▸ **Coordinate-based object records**
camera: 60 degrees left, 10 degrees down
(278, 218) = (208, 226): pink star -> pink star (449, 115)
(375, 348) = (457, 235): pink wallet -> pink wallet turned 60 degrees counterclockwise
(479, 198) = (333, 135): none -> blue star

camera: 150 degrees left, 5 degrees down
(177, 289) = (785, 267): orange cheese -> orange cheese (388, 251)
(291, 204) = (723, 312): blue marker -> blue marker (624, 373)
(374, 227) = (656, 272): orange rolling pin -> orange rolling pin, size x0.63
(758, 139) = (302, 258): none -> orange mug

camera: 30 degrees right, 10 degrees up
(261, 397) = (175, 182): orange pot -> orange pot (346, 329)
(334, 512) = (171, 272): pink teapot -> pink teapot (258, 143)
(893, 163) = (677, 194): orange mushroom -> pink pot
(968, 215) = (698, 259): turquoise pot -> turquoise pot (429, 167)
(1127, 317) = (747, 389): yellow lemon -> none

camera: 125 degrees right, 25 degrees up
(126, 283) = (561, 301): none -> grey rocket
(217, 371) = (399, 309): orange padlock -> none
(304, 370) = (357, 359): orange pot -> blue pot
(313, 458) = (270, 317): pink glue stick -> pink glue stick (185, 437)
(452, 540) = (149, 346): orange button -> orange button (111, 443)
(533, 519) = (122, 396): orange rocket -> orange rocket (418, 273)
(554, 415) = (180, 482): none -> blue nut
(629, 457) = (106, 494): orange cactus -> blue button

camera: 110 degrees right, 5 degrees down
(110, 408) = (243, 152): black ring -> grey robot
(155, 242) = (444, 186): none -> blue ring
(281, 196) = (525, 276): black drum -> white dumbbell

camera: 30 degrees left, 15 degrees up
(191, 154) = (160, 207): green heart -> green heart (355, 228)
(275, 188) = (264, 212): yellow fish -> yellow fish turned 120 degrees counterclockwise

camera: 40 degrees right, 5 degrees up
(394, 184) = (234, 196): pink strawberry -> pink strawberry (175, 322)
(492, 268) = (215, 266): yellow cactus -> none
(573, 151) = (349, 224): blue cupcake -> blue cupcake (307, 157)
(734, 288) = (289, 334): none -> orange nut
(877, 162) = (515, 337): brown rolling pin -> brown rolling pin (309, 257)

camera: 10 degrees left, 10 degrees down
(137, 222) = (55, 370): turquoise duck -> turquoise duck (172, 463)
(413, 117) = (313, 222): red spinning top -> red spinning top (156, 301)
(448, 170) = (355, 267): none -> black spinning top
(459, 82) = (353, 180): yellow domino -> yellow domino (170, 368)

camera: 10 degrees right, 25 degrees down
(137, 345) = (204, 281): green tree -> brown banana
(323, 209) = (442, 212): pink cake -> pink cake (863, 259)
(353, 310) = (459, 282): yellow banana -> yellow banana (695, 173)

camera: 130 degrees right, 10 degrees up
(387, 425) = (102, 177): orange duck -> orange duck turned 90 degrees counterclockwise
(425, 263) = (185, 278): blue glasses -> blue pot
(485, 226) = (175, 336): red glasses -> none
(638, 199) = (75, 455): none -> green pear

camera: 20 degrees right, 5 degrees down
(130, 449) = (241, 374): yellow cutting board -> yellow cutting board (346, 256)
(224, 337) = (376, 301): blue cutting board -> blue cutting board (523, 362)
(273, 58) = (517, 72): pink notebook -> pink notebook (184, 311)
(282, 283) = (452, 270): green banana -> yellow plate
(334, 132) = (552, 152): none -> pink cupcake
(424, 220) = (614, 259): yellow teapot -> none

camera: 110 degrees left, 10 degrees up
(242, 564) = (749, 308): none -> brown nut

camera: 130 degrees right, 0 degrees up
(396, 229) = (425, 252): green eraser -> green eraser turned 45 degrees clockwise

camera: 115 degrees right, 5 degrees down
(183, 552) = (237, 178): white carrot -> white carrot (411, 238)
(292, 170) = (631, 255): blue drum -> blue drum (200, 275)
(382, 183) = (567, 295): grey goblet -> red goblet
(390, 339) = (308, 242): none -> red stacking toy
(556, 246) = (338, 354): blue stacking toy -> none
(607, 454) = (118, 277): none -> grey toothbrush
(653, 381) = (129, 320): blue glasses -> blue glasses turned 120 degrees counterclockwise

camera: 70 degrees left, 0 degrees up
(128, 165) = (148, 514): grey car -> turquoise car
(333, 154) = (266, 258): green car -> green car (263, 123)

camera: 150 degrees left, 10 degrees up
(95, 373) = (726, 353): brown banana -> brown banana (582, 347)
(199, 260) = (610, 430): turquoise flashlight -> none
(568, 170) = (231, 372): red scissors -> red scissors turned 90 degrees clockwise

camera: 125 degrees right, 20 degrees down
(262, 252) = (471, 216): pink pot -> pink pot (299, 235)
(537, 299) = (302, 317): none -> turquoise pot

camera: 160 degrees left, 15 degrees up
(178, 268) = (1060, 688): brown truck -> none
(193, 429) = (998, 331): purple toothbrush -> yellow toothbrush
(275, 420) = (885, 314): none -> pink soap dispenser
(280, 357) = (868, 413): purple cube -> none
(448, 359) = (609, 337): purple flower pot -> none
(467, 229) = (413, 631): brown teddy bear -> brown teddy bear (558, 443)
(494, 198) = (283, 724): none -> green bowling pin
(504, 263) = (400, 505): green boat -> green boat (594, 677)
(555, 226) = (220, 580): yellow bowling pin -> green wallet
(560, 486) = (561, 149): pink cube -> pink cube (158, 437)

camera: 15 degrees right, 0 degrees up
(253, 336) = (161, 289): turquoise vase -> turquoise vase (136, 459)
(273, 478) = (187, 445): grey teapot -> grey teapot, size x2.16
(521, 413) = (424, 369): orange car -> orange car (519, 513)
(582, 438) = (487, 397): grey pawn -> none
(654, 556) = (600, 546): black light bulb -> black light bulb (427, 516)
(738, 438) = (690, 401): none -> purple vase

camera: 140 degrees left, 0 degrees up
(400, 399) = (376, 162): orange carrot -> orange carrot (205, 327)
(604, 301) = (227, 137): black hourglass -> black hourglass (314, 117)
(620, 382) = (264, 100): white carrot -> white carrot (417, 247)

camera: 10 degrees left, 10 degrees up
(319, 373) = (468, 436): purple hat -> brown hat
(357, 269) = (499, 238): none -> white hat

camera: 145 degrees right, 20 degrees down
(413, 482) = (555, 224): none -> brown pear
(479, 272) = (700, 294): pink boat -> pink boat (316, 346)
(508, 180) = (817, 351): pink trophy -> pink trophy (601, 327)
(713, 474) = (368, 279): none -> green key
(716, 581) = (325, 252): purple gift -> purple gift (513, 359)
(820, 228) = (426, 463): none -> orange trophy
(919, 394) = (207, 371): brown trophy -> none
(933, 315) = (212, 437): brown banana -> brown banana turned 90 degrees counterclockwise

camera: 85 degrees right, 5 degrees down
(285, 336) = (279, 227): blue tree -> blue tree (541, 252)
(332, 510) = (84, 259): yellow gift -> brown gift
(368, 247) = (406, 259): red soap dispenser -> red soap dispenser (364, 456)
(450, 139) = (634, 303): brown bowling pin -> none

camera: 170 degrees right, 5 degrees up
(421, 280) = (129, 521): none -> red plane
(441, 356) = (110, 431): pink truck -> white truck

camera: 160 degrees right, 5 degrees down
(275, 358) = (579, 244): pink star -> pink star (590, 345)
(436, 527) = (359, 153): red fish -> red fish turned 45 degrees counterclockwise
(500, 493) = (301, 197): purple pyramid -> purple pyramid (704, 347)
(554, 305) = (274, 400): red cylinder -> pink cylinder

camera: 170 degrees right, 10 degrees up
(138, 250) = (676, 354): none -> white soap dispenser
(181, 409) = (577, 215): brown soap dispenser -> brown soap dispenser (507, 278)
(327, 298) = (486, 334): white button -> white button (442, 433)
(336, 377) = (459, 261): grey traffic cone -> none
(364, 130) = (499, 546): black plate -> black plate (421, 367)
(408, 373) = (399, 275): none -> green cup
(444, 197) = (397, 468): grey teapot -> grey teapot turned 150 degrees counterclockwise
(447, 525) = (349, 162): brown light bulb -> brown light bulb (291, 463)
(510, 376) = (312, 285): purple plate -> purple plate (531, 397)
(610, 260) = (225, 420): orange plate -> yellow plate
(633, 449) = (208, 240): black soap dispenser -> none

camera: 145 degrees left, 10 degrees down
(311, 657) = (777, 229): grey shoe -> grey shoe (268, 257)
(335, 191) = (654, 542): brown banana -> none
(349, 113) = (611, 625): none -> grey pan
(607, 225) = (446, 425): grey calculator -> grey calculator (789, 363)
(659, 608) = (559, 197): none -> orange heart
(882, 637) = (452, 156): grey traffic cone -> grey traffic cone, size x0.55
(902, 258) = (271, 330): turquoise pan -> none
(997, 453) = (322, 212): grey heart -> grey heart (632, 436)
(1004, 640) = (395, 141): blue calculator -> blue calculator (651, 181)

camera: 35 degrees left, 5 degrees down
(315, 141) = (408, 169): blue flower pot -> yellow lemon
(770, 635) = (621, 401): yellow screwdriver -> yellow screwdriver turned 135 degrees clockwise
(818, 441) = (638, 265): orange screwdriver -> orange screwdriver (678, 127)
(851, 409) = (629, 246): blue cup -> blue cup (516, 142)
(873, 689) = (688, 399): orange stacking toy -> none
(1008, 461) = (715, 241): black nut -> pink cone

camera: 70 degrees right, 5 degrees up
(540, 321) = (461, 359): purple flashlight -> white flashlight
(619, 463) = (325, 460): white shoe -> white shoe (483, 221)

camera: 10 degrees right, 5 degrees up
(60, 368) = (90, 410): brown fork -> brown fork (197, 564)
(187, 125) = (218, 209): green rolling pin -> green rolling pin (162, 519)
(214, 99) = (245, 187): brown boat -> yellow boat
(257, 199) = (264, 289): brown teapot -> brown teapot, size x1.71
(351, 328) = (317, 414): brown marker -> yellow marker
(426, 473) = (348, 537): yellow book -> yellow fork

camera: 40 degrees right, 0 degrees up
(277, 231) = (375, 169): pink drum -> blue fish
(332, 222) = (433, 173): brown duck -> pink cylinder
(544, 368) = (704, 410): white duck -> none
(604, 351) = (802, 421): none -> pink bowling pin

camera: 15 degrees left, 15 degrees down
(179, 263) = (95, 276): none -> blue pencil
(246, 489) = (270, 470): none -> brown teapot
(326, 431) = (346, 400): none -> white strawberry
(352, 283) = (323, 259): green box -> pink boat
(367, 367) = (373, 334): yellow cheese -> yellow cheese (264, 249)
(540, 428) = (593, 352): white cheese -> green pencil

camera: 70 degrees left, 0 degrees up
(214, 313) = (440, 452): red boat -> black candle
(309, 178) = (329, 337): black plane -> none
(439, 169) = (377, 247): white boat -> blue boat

▸ **TASK ITEM**
Going back over the entries above, copy word for word every line from the one that has "(400, 399) = (376, 162): orange" on through the one that has "camera: 170 degrees right, 10 degrees up".

▸ **RESPONSE TO THIS TASK**
(400, 399) = (376, 162): orange carrot -> orange carrot (205, 327)
(604, 301) = (227, 137): black hourglass -> black hourglass (314, 117)
(620, 382) = (264, 100): white carrot -> white carrot (417, 247)

camera: 10 degrees left, 10 degrees up
(319, 373) = (468, 436): purple hat -> brown hat
(357, 269) = (499, 238): none -> white hat

camera: 145 degrees right, 20 degrees down
(413, 482) = (555, 224): none -> brown pear
(479, 272) = (700, 294): pink boat -> pink boat (316, 346)
(508, 180) = (817, 351): pink trophy -> pink trophy (601, 327)
(713, 474) = (368, 279): none -> green key
(716, 581) = (325, 252): purple gift -> purple gift (513, 359)
(820, 228) = (426, 463): none -> orange trophy
(919, 394) = (207, 371): brown trophy -> none
(933, 315) = (212, 437): brown banana -> brown banana turned 90 degrees counterclockwise

camera: 85 degrees right, 5 degrees down
(285, 336) = (279, 227): blue tree -> blue tree (541, 252)
(332, 510) = (84, 259): yellow gift -> brown gift
(368, 247) = (406, 259): red soap dispenser -> red soap dispenser (364, 456)
(450, 139) = (634, 303): brown bowling pin -> none

camera: 170 degrees right, 5 degrees up
(421, 280) = (129, 521): none -> red plane
(441, 356) = (110, 431): pink truck -> white truck

camera: 160 degrees right, 5 degrees down
(275, 358) = (579, 244): pink star -> pink star (590, 345)
(436, 527) = (359, 153): red fish -> red fish turned 45 degrees counterclockwise
(500, 493) = (301, 197): purple pyramid -> purple pyramid (704, 347)
(554, 305) = (274, 400): red cylinder -> pink cylinder

camera: 170 degrees right, 10 degrees up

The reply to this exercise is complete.